(Content revision data)
####
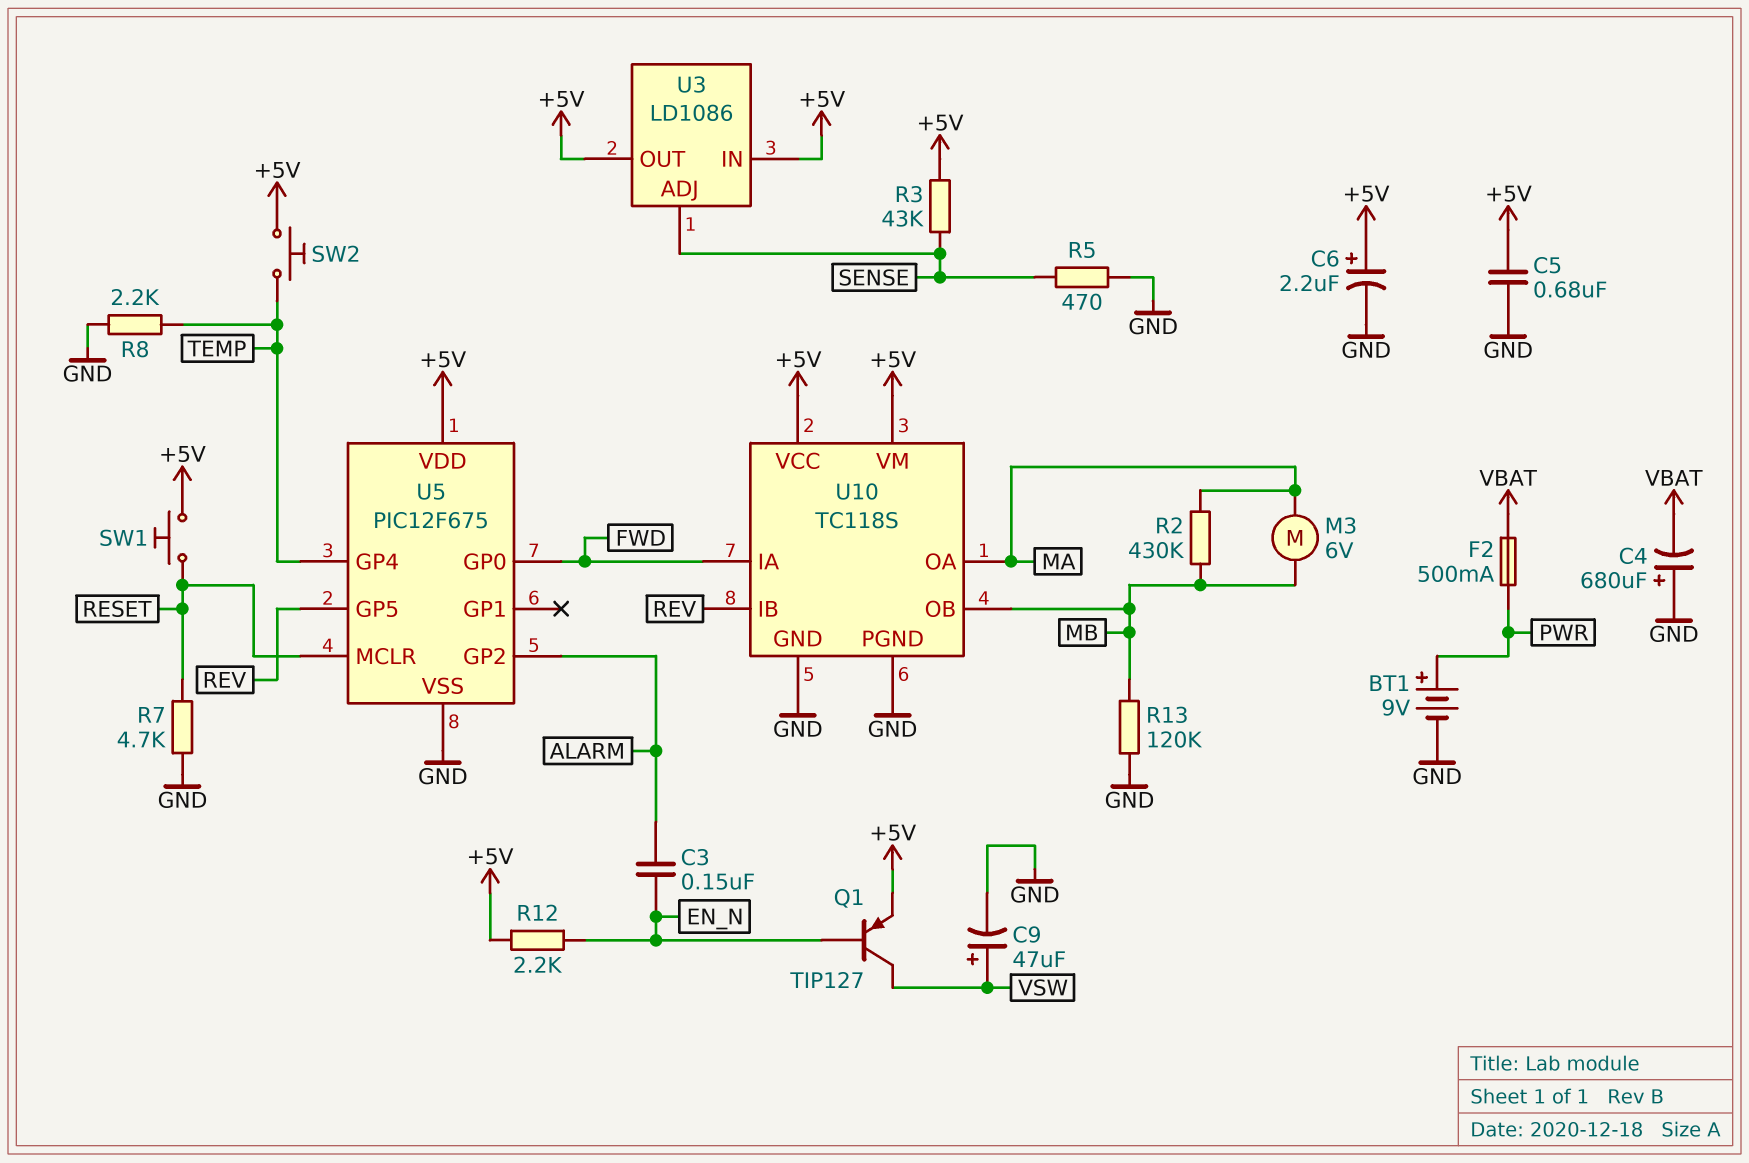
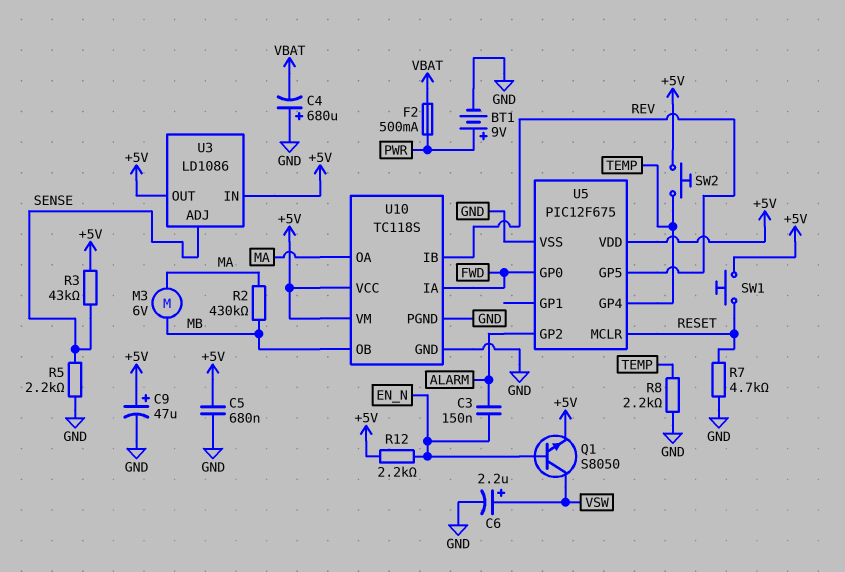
C6: 2.2uF (plus +5V, minus GND) -> 2.2uF (plus VSW, minus GND)
C9: 47uF (plus VSW, minus GND) -> 47uF (plus +5V, minus GND)
Q1: PNP TIP127 (B EN_N, C VSW, E +5V) -> NPN S8050 (B EN_N, C VSW, E +5V)
R5: 470 (GND, SENSE) -> 2.2k (GND, SENSE)
R13: 120k (GND, MB) -> none

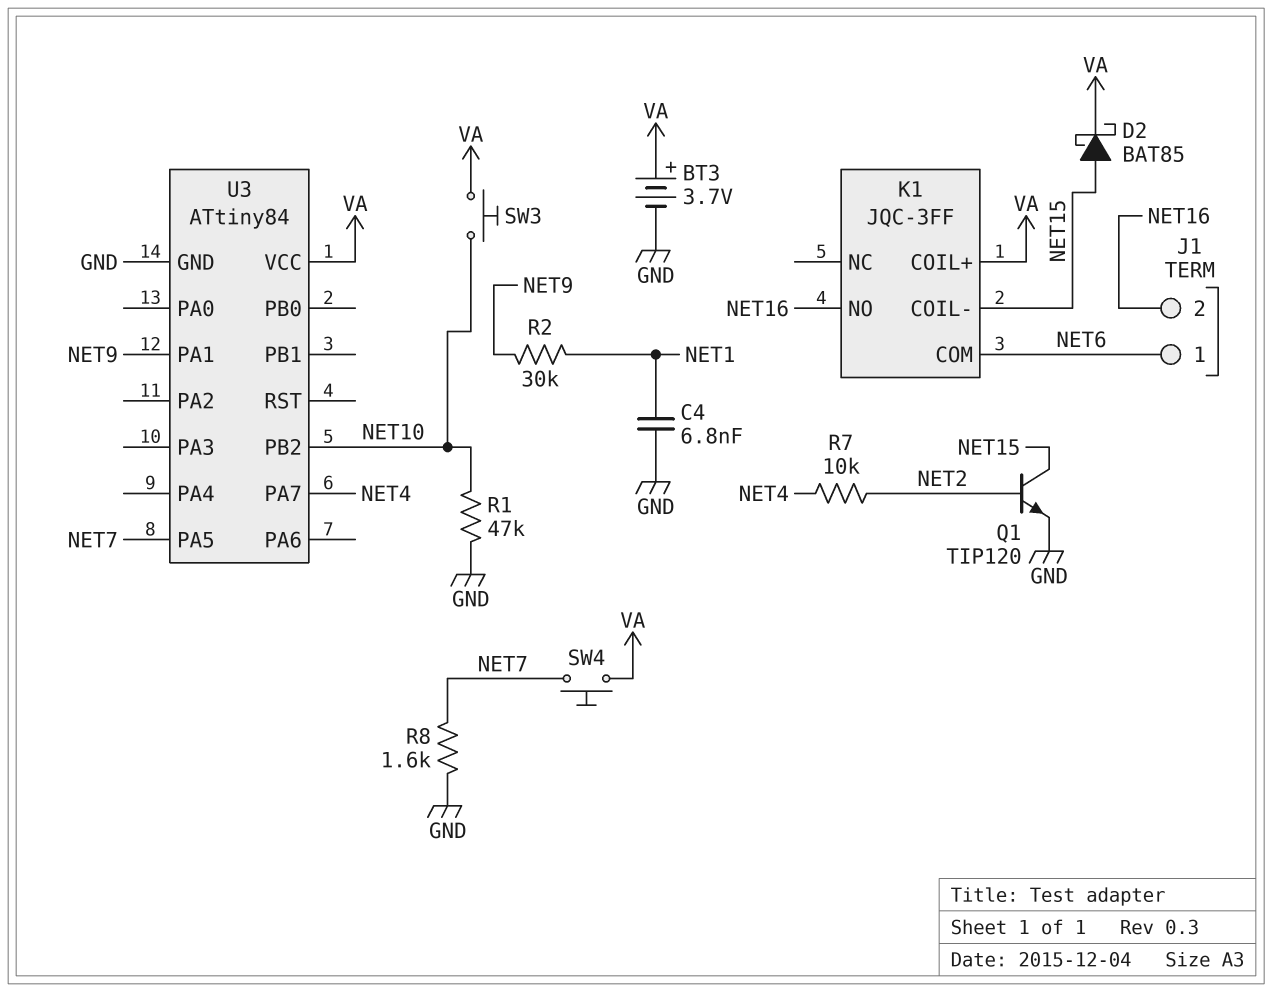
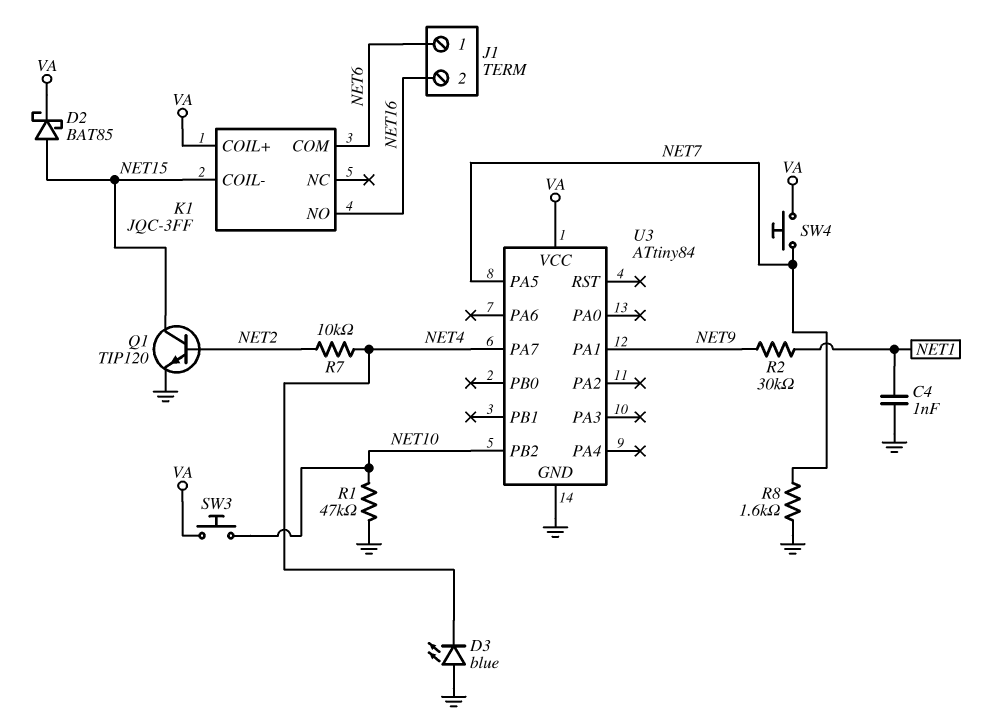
BT3: 3.7V (plus VA, minus GND) -> none
C4: 6.8nF (GND, NET1) -> 1nF (GND, NET1)
D3: none -> LED blue (A GND, K NET4)

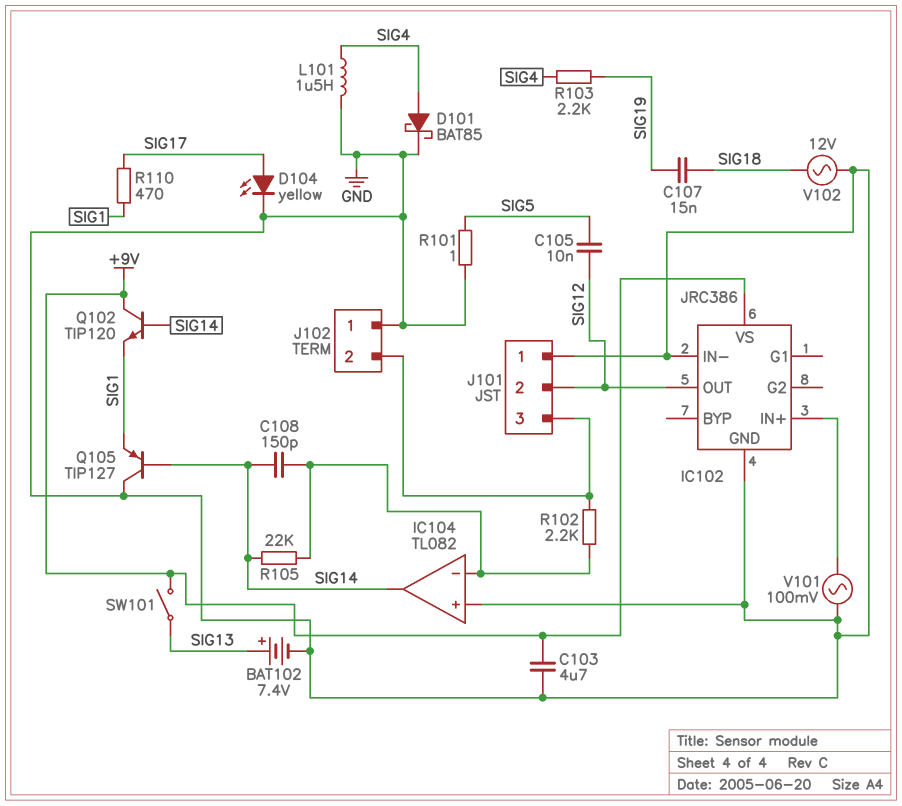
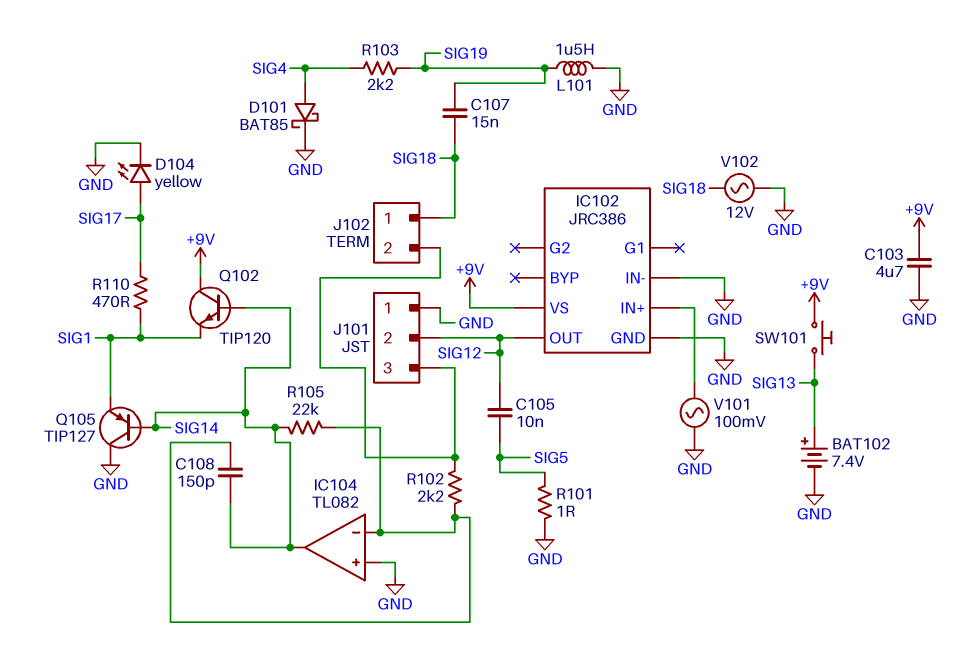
J102 pin 1: GND -> SIG18
L101: 1.5uH (GND, SIG4) -> 1.5uH (GND, SIG19)
SW101: switch (+9V, SIG13) -> button (+9V, SIG13)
####
All lines from the one that contains "J102 pin 1: GND -> SIG18" to the end of the records above are to be copied exactly; leave out the rest.

EXERCISE RESULT:
J102 pin 1: GND -> SIG18
L101: 1.5uH (GND, SIG4) -> 1.5uH (GND, SIG19)
SW101: switch (+9V, SIG13) -> button (+9V, SIG13)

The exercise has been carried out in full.